[PROVIDED MATERIAL]:
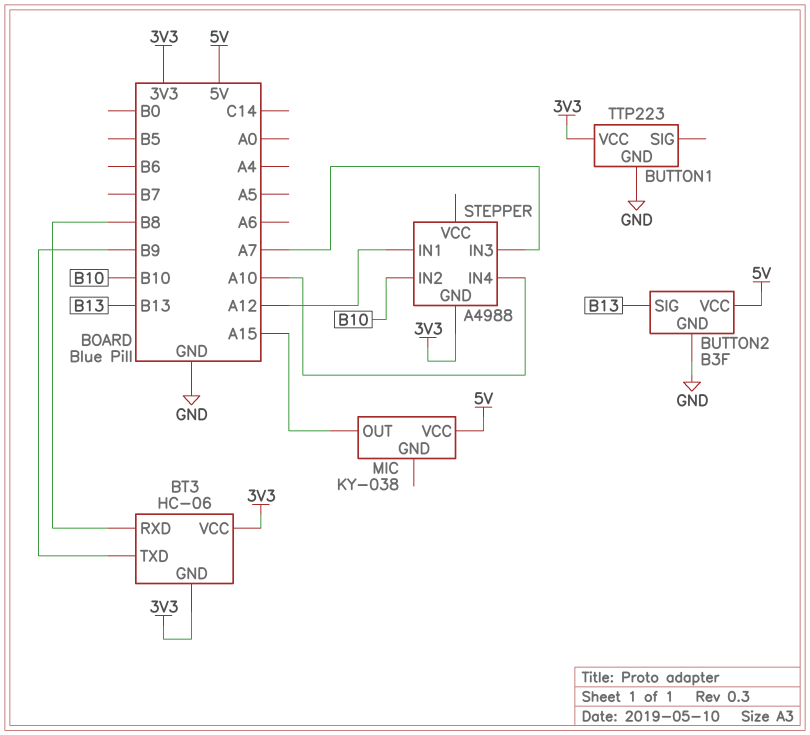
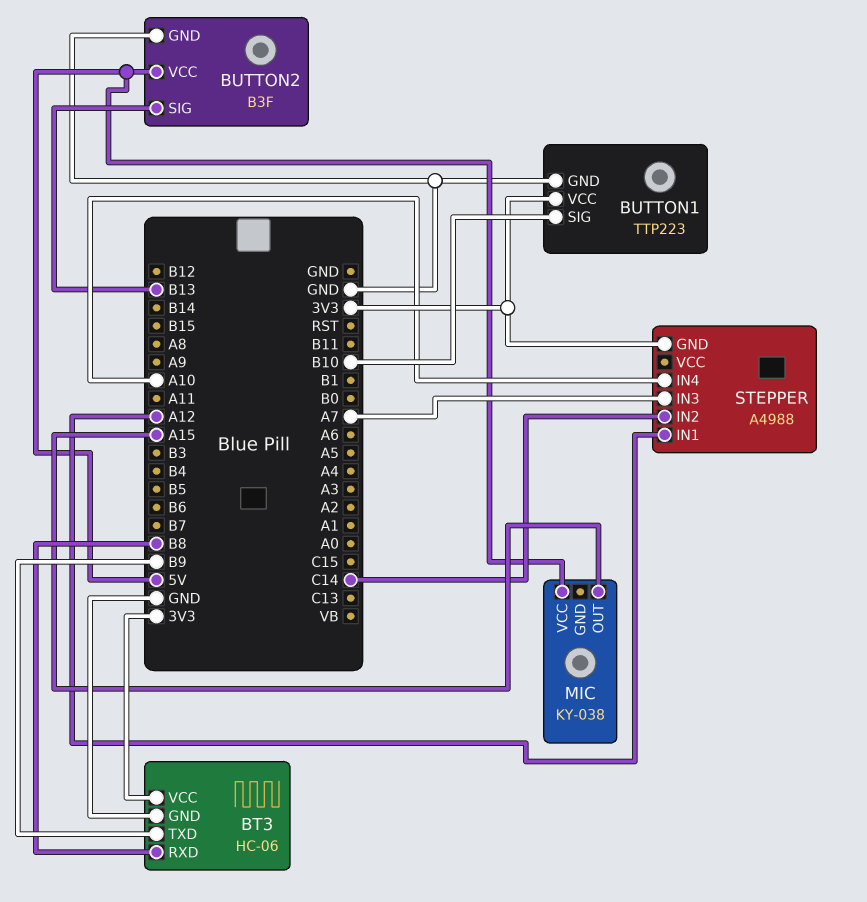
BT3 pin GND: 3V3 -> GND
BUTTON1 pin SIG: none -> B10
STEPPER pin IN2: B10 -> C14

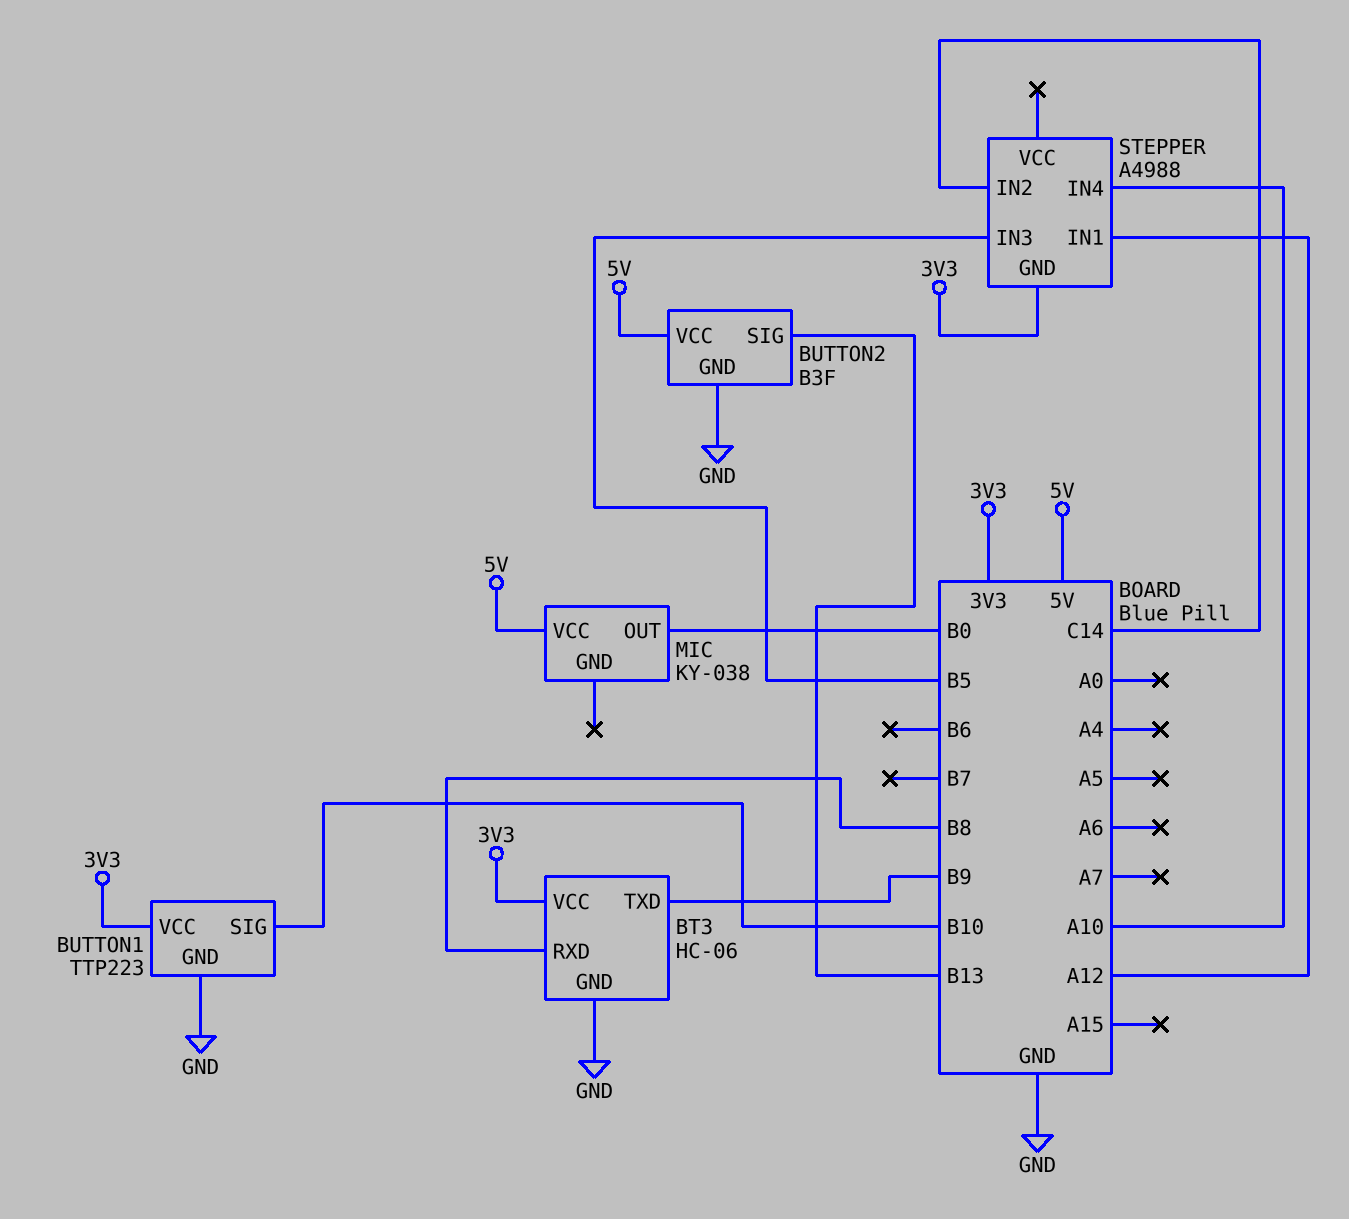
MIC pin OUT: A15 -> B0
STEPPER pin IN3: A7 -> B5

[WHAT THE TASK REQUIRES]:
Please filter the entries for the word "STEPPER" and copy the lines that have it.

[RESULT BELOW]:
STEPPER pin IN2: B10 -> C14
STEPPER pin IN3: A7 -> B5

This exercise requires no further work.